- What needs to be done -
The task for the listing below is to write out exactly the lines starting at the one containing "brown cone B9 level 2 -> none" and ending at the one containing "black brick L6:M6", both included. Pictures are to be omitted.

- Source records -
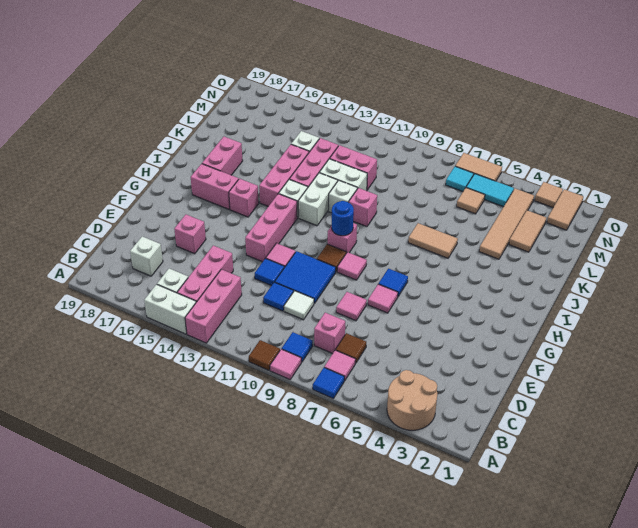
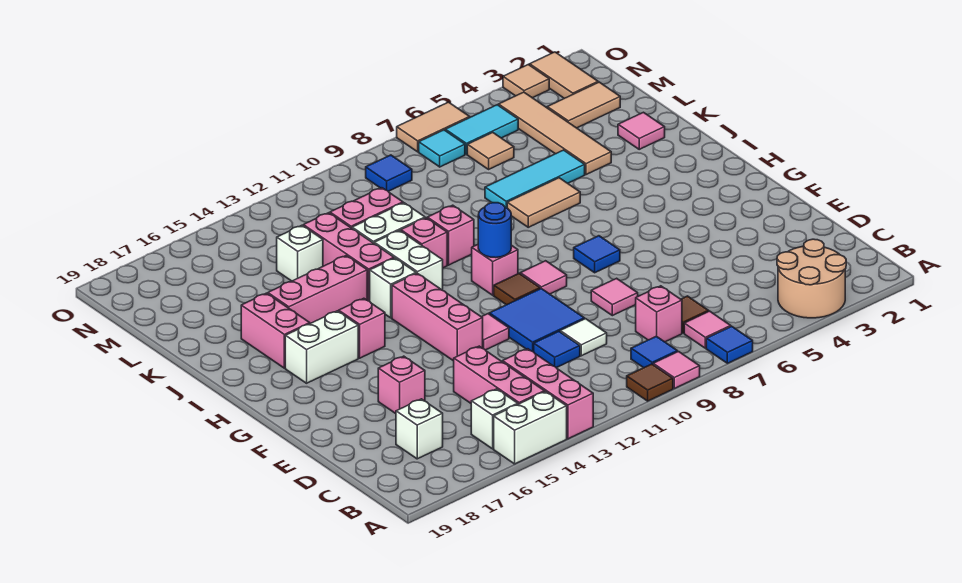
blue tile E12 level 1 -> blue tile N9 level 1
pink tile F7 level 1 -> pink tile K2 level 1
pink brick H16:H17 level 1 -> white brick H16:H17 level 1
pink brick I14:K14 level 1 -> pink brick J14:J16 level 1
white brick J11 level 1 -> pink brick J11 level 1
none -> cyan tile K5:K7 level 1
tan tile L3:M3 level 1 -> tan tile M2:M3 level 1

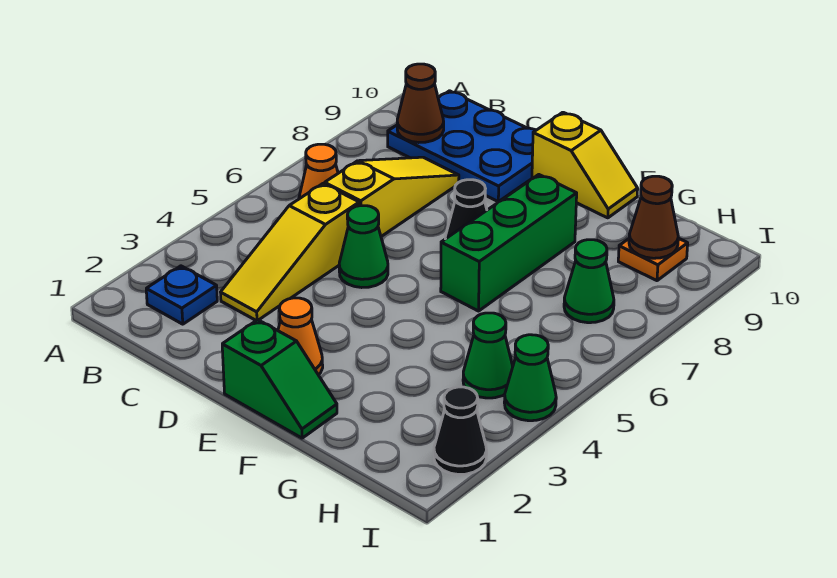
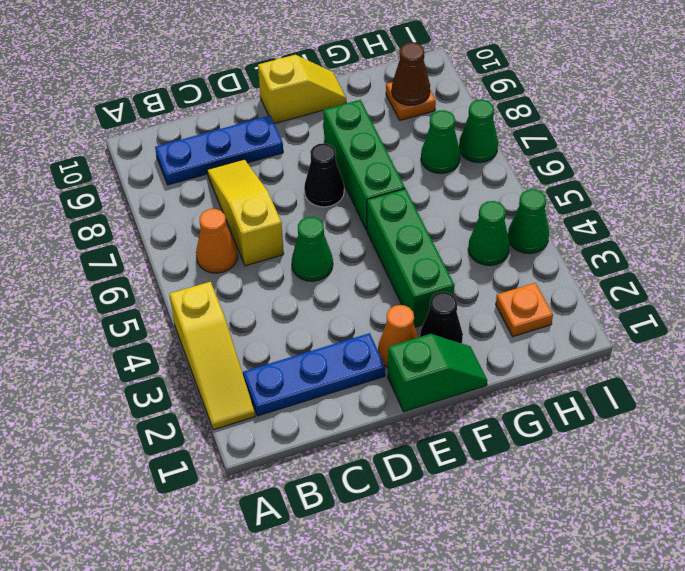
blue plate B2 level 1 -> blue plate B2:D2 level 1
blue plate B9:D10 level 1 -> blue plate B9:D9 level 1
brown cone B9 level 2 -> none
yellow slope C3:C5 level 1 top 5 -> yellow slope A2:A4 level 1 top 4
none -> green brick F3:F5 level 1
none -> orange plate H2 level 1
black cone I2 level 1 -> black cone F2 level 1
none -> green cone I7 level 1

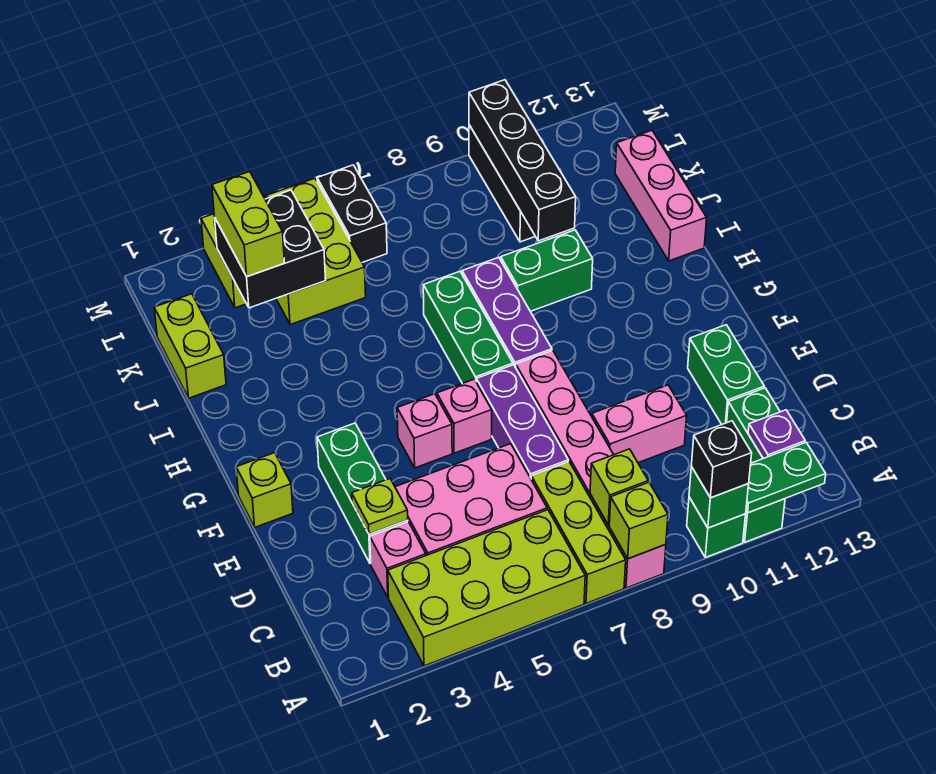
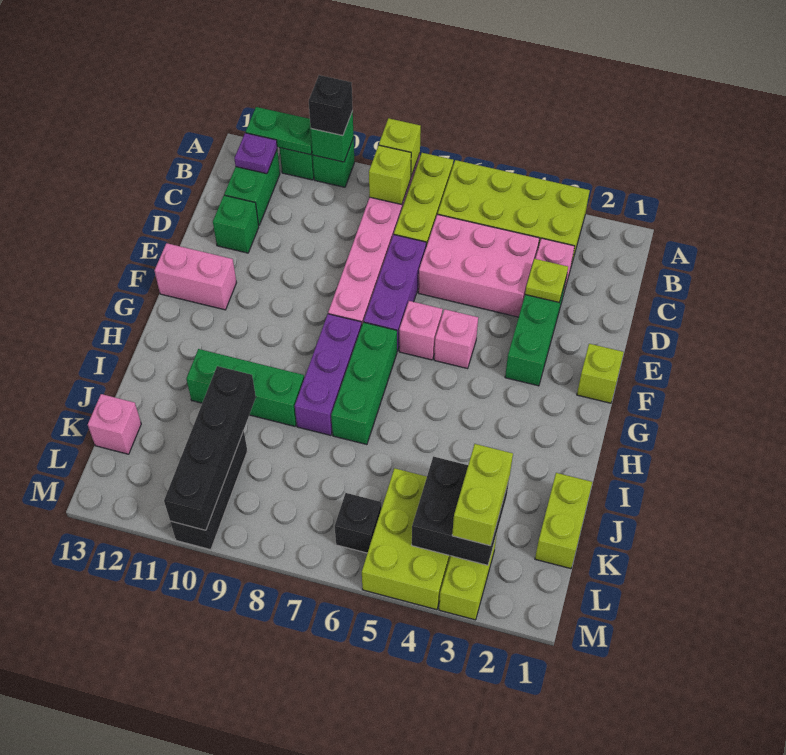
pink brick D9:D10 level 1 -> pink brick F12:F13 level 1
green brick D12:E12 level 1 -> green brick D12 level 1
green brick I9:I10 level 1 -> green brick I9:I11 level 1
pink brick I13:K13 level 1 -> pink brick K13 level 1
black brick L6:M6 level 1 -> black brick L6 level 1

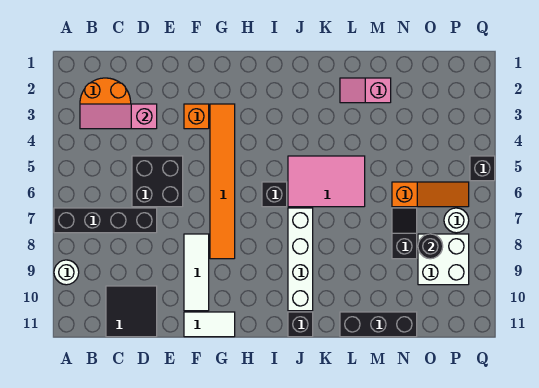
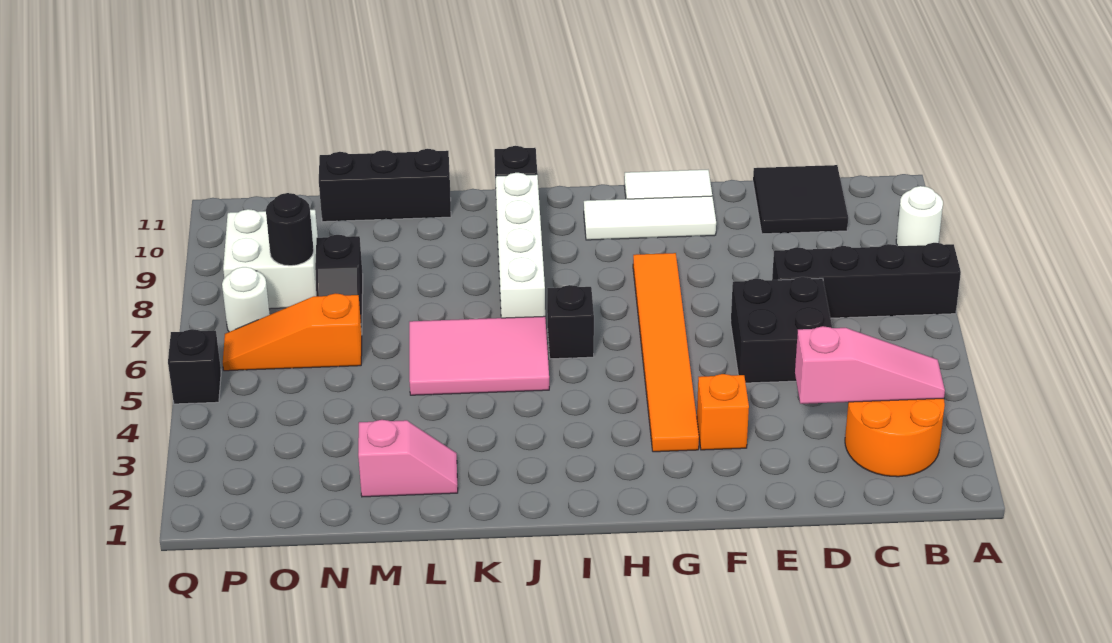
white tile F8:F10 level 1 -> white tile F10:H10 level 1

- Result -
brown cone B9 level 2 -> none
yellow slope C3:C5 level 1 top 5 -> yellow slope A2:A4 level 1 top 4
none -> green brick F3:F5 level 1
none -> orange plate H2 level 1
black cone I2 level 1 -> black cone F2 level 1
none -> green cone I7 level 1

pink brick D9:D10 level 1 -> pink brick F12:F13 level 1
green brick D12:E12 level 1 -> green brick D12 level 1
green brick I9:I10 level 1 -> green brick I9:I11 level 1
pink brick I13:K13 level 1 -> pink brick K13 level 1
black brick L6:M6 level 1 -> black brick L6 level 1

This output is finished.